(Data entries)
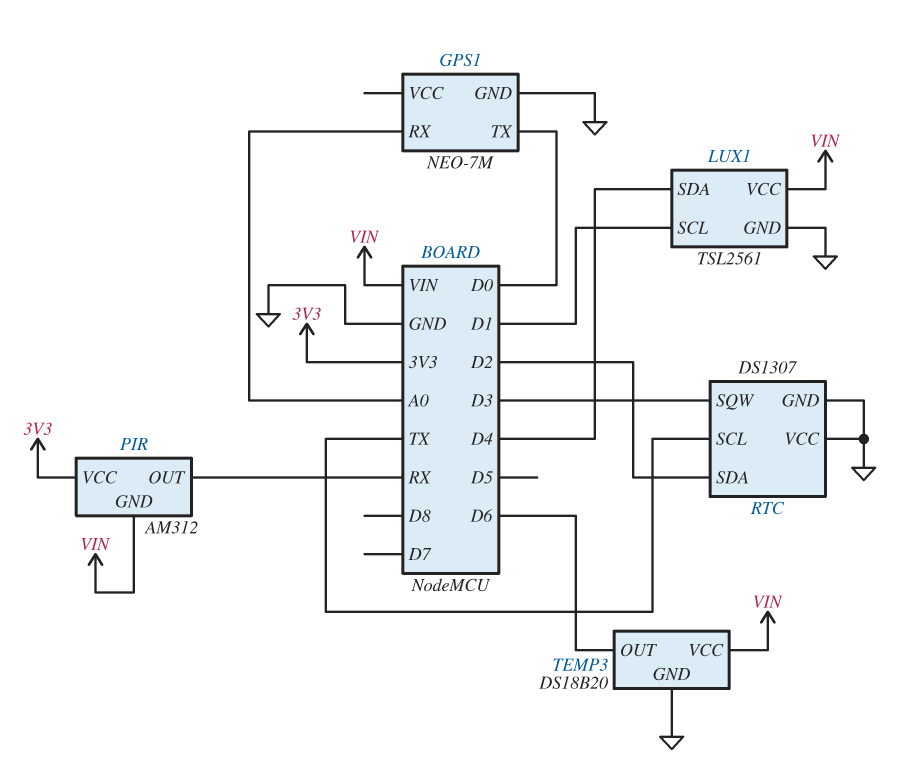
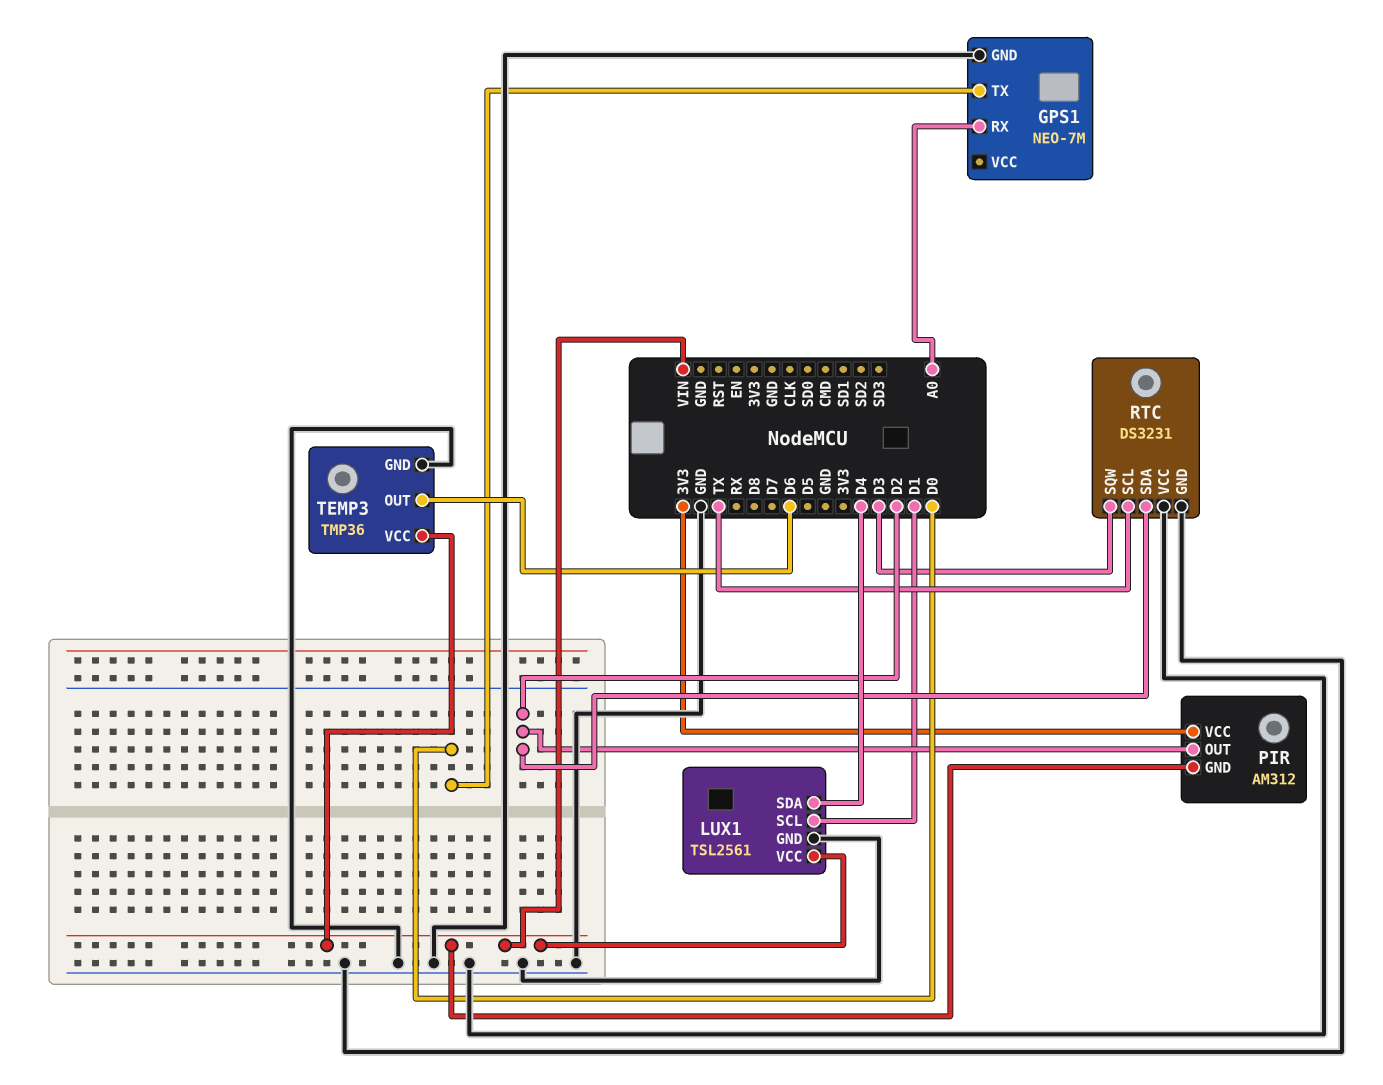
PIR pin OUT: RX -> D2
RTC: DS1307 -> DS3231
TEMP3: DS18B20 -> TMP36

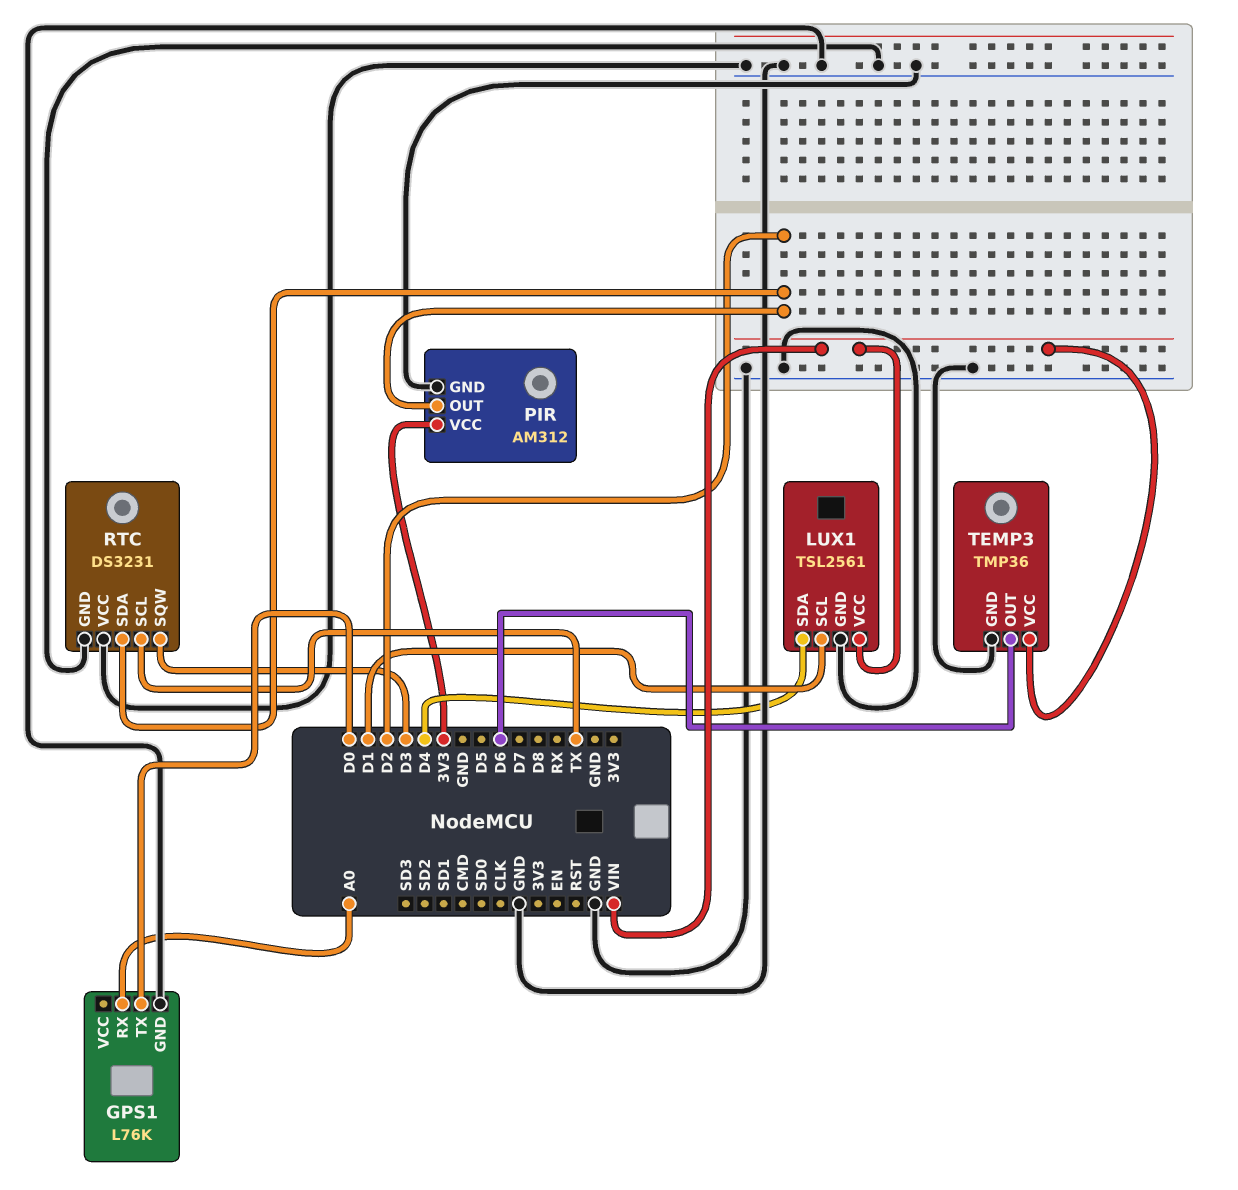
GPS1: NEO-7M -> L76K
PIR pin GND: VIN -> GND

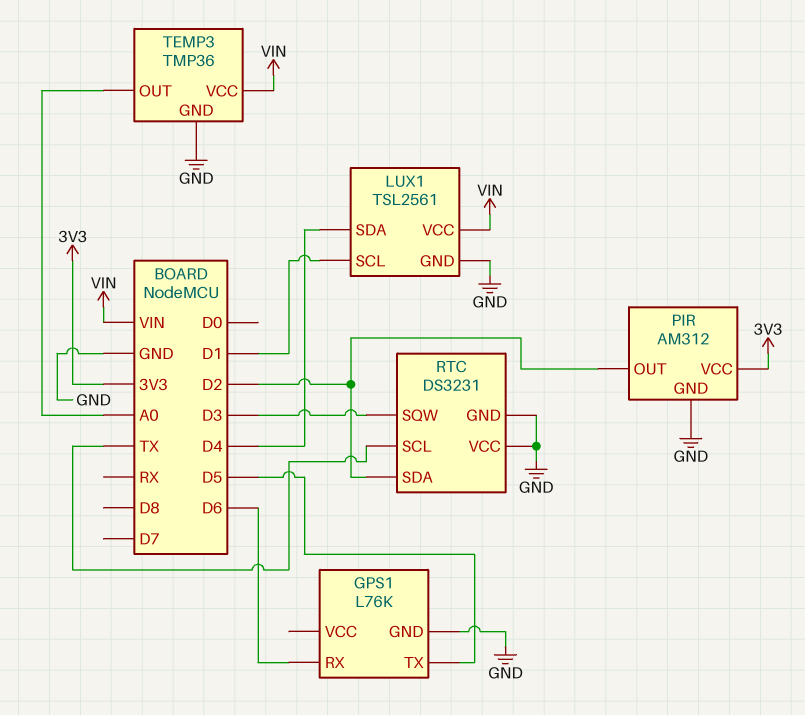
GPS1 pin RX: A0 -> D6
GPS1 pin TX: D0 -> D5
TEMP3 pin OUT: D6 -> A0

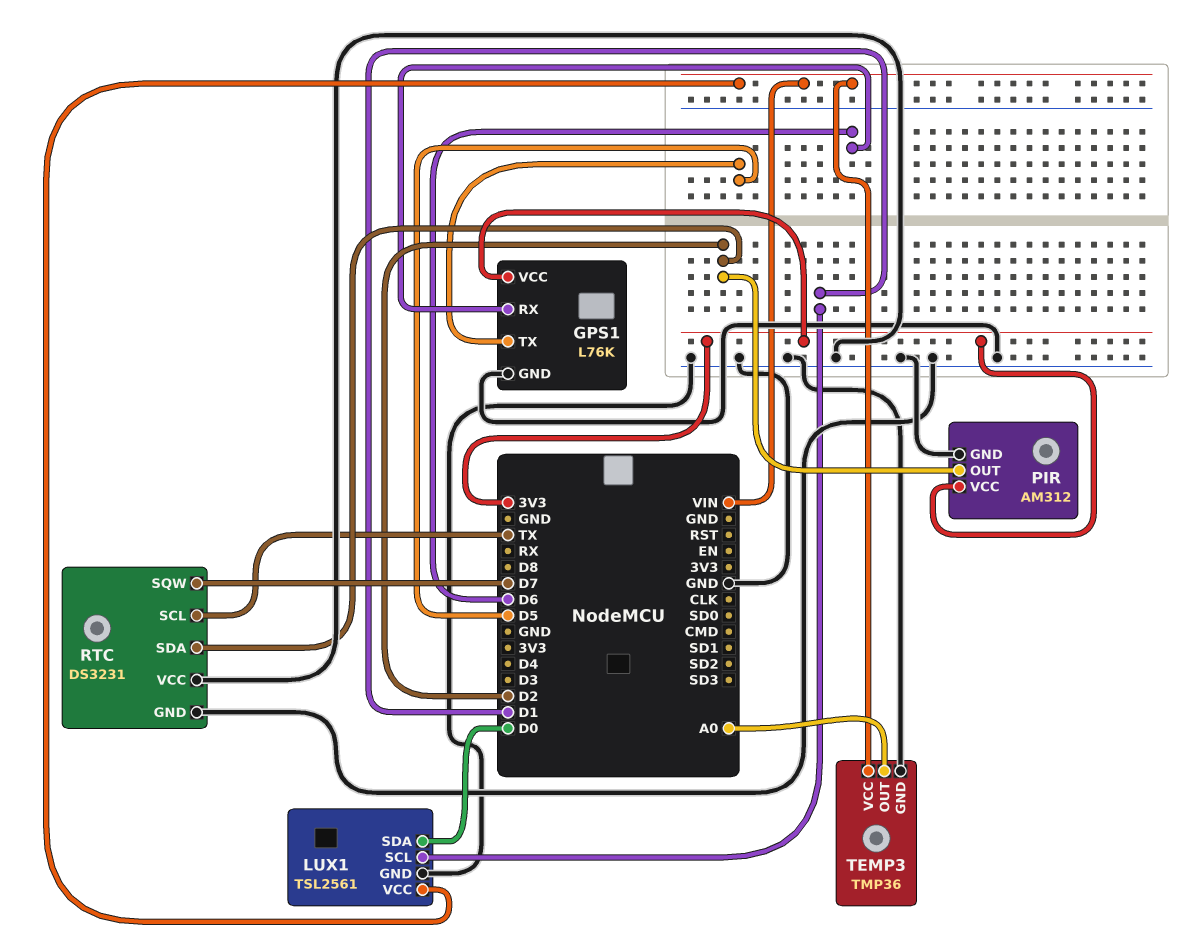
GPS1 pin VCC: none -> 3V3
LUX1 pin SDA: D4 -> D0
RTC pin SQW: D3 -> D7

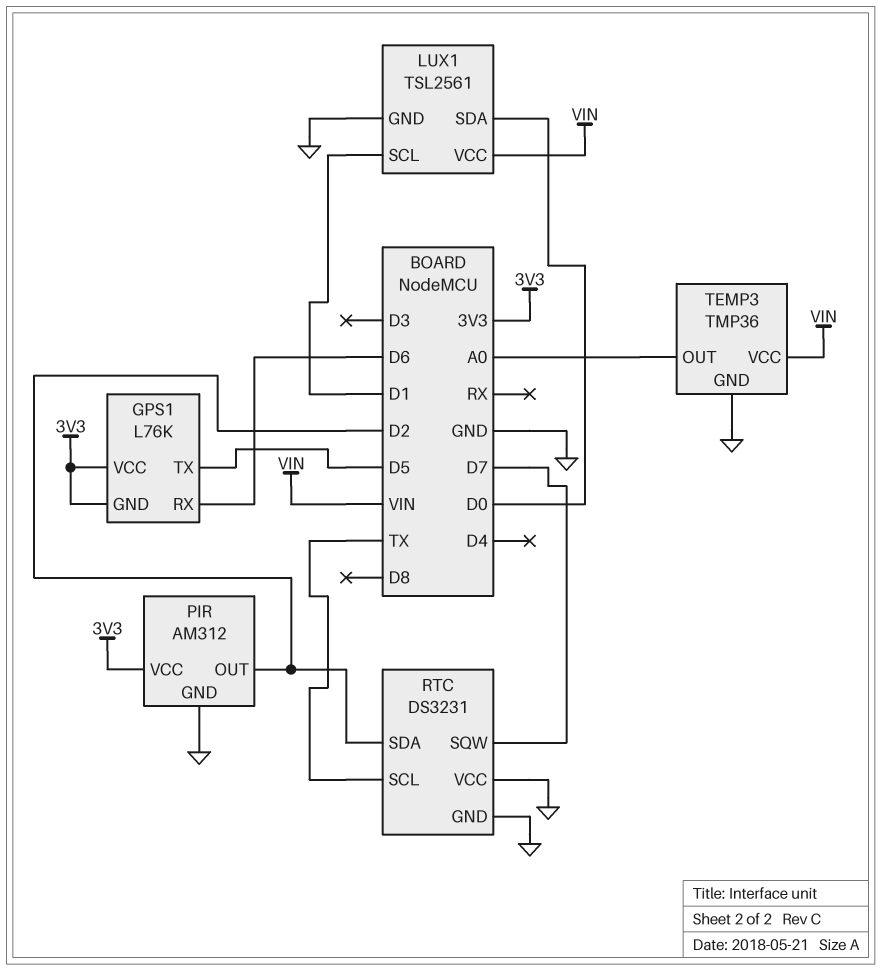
GPS1 pin GND: GND -> 3V3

**What the task requires:**
Copy the records above exactly, omitting every picture.

**Finished exercise:**
PIR pin OUT: RX -> D2
RTC: DS1307 -> DS3231
TEMP3: DS18B20 -> TMP36

GPS1: NEO-7M -> L76K
PIR pin GND: VIN -> GND

GPS1 pin RX: A0 -> D6
GPS1 pin TX: D0 -> D5
TEMP3 pin OUT: D6 -> A0

GPS1 pin VCC: none -> 3V3
LUX1 pin SDA: D4 -> D0
RTC pin SQW: D3 -> D7

GPS1 pin GND: GND -> 3V3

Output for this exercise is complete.